(TASK):
Begin with the line holding "(363, 374) = (347, 315): blue" and end with the last line of the records below. Set down exactly those lines and leave out every picture.

◇ ◇ ◇ ◇

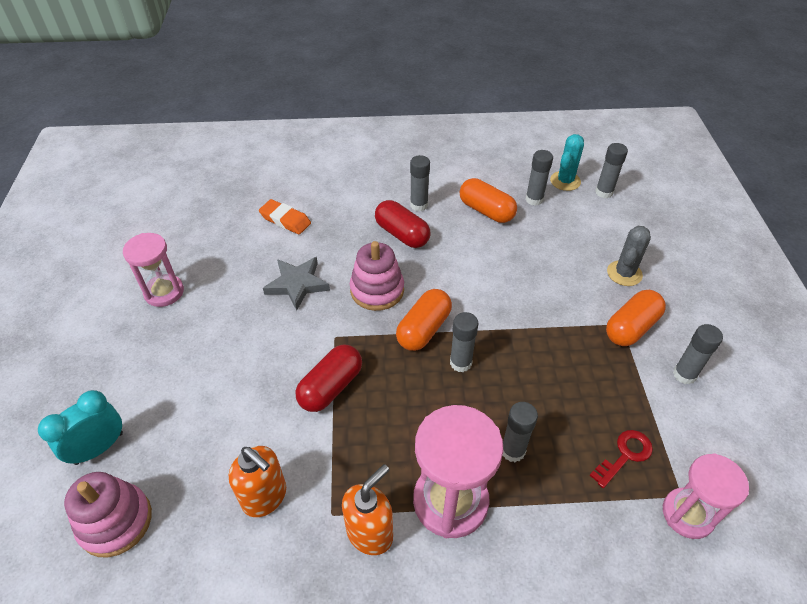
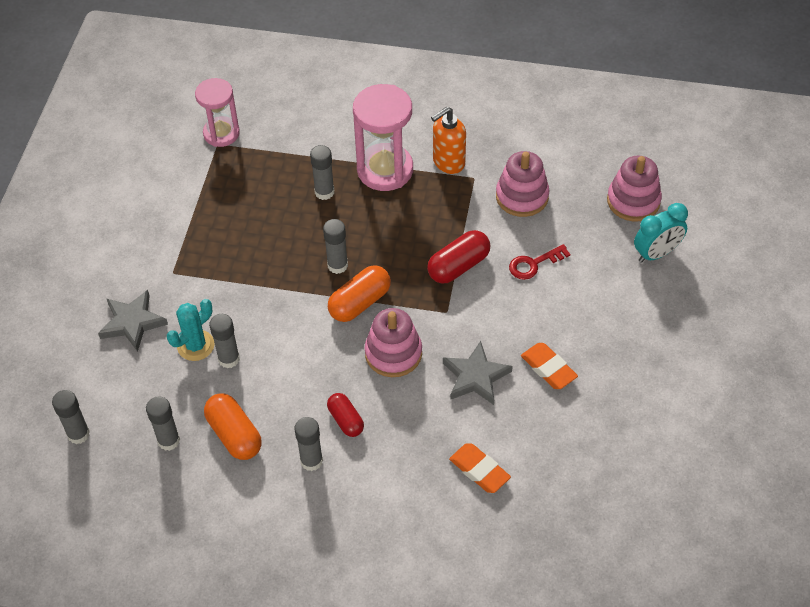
camera: 165 degrees left, 5 degrees up
(164, 292) = (618, 395): pink hourglass -> none
(229, 303) = (548, 368): none -> orange eraser
(265, 497) = (522, 196): orange soap dispenser -> pink stacking toy
(402, 234) = (346, 420): red capsule -> red capsule, size x0.66
(565, 181) = (113, 462): turquoise cactus -> turquoise cactus (195, 345)
(624, 273) = (132, 322): grey cactus -> grey star
(625, 455) = (240, 174): red key -> red key (534, 264)
(631, 327) = (165, 267): orange capsule -> none
(684, 374) = (150, 220): grey glue stick -> grey glue stick (229, 359)

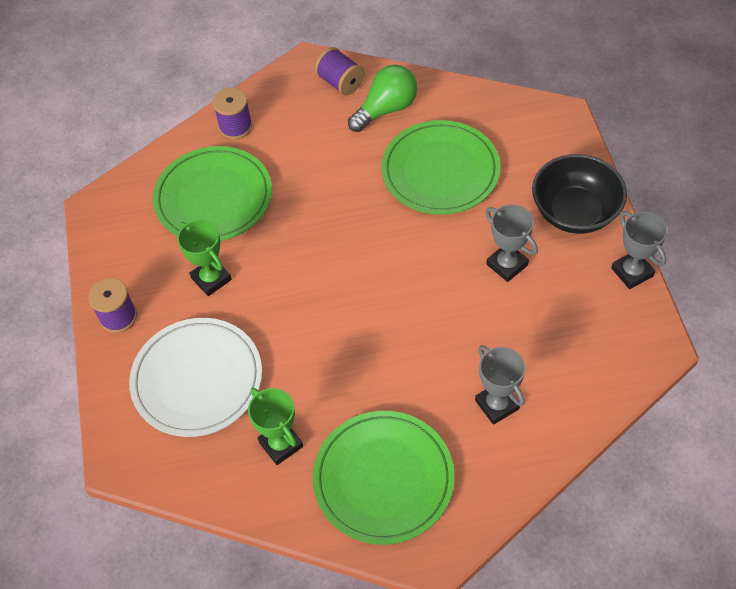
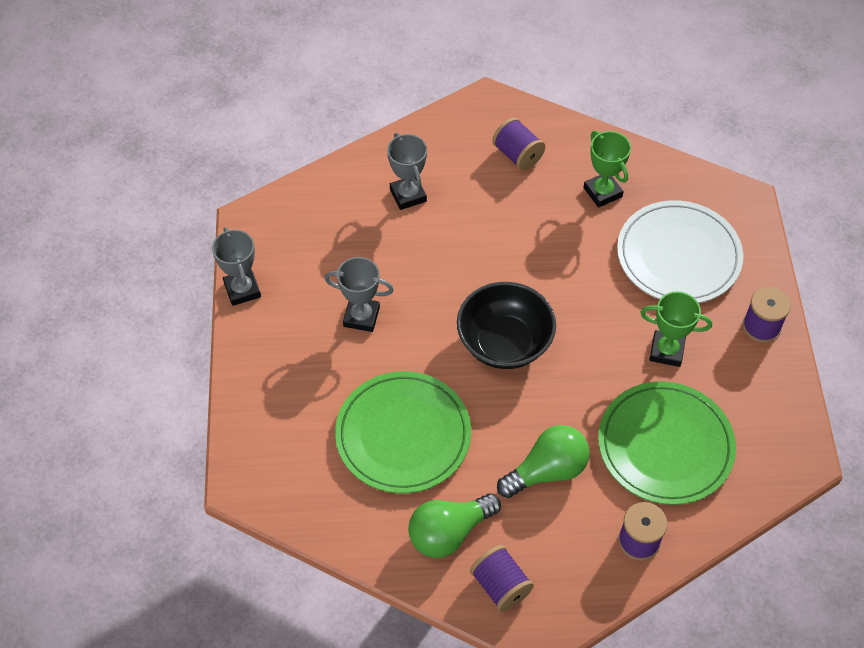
camera: 175 degrees left, 0 degrees up
(211, 279) = (666, 351): green trophy -> green trophy turned 45 degrees counterclockwise
(313, 163) = (547, 471): none -> green light bulb
(383, 479) = (517, 155): green plate -> purple spool
(507, 264) = (361, 317): grey trophy -> grey trophy turned 45 degrees counterclockwise
(574, 212) = (273, 361): black bowl -> black bowl (504, 343)

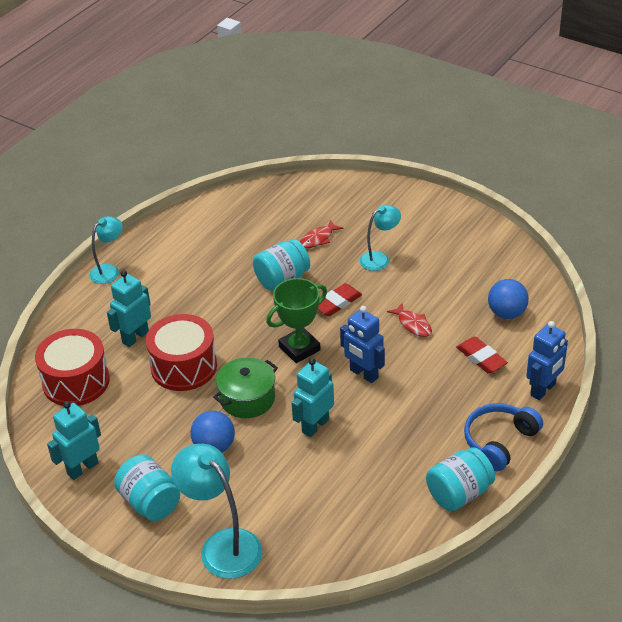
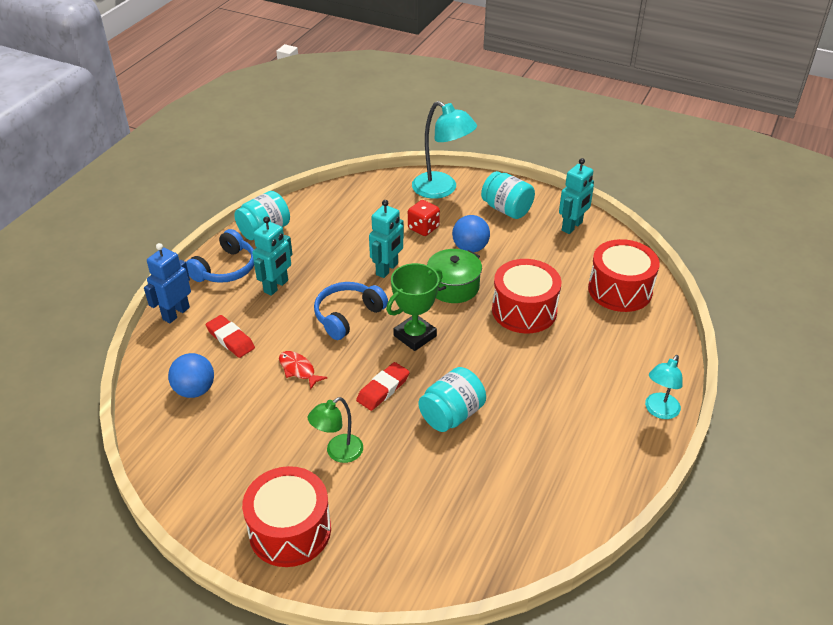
camera: 170 degrees right, 0 degrees up
(135, 337) = (586, 335): turquoise robot -> turquoise robot (276, 286)
(262, 481) = (423, 228): none -> red dice
(318, 239) = (419, 477): red fish -> none
(363, 374) = (347, 315): blue robot -> blue headphones
(379, 258) = (338, 453): turquoise lamp -> green lamp
(417, 214) = (290, 530): none -> red drum

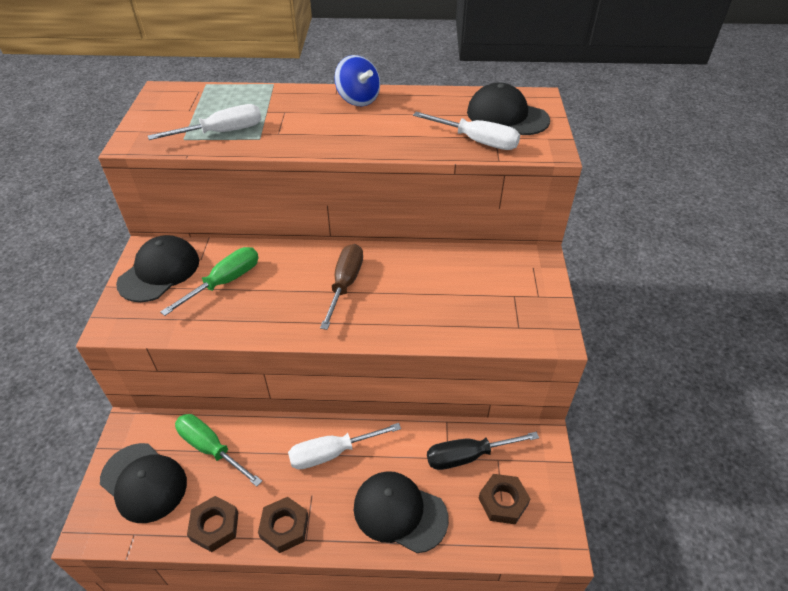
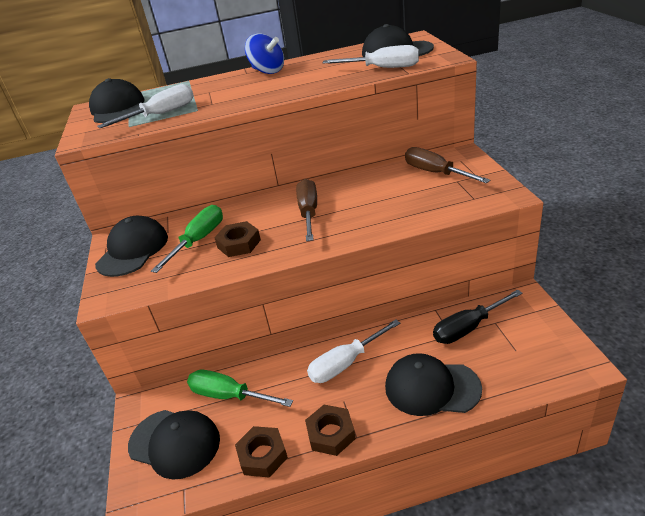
camera: 10 degrees left, 10 degrees down
(185, 105) = (118, 108): none -> black cap
(498, 276) = (436, 173): none -> brown screwdriver
(503, 501) = (517, 350): brown nut -> brown nut (239, 244)

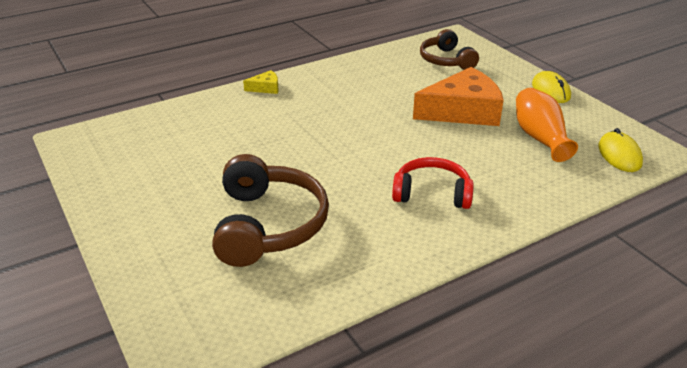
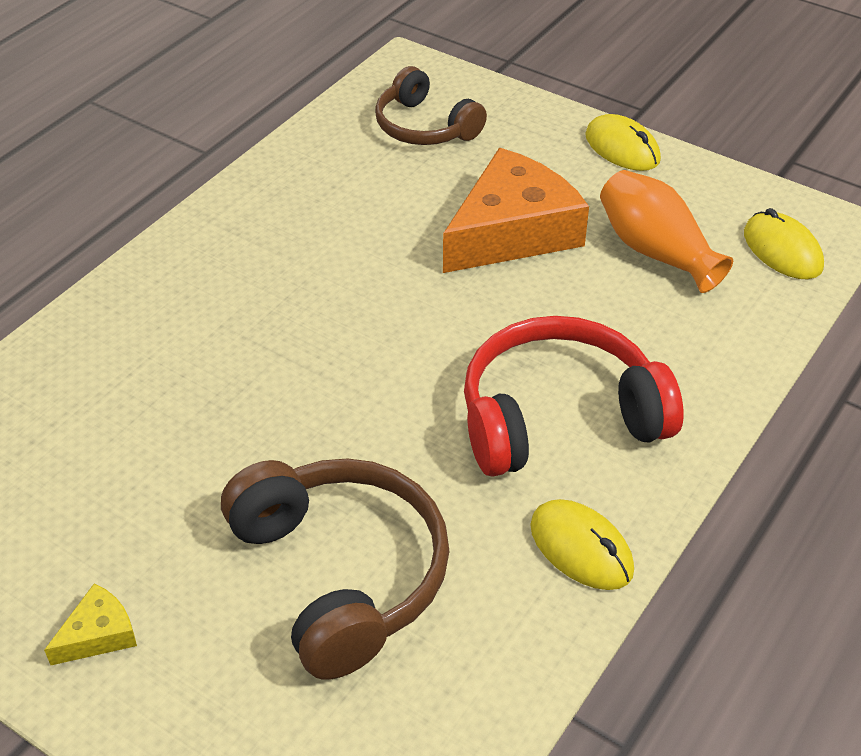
camera: 25 degrees left, 10 degrees up
(266, 88) = (147, 280): yellow cheese -> yellow cheese (98, 634)
(403, 253) = (581, 548): none -> yellow mouse
(432, 193) = (559, 417): red headphones -> red headphones, size x1.54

◇ ◇ ◇ ◇

(WRITTEN REPLY):
(363, 374) = (347, 315): blue robot -> blue headphones
(379, 258) = (338, 453): turquoise lamp -> green lamp
(417, 214) = (290, 530): none -> red drum

camera: 10 degrees left, 10 degrees down
(185, 105) = (118, 108): none -> black cap
(498, 276) = (436, 173): none -> brown screwdriver
(503, 501) = (517, 350): brown nut -> brown nut (239, 244)

camera: 25 degrees left, 10 degrees up
(266, 88) = (147, 280): yellow cheese -> yellow cheese (98, 634)
(403, 253) = (581, 548): none -> yellow mouse
(432, 193) = (559, 417): red headphones -> red headphones, size x1.54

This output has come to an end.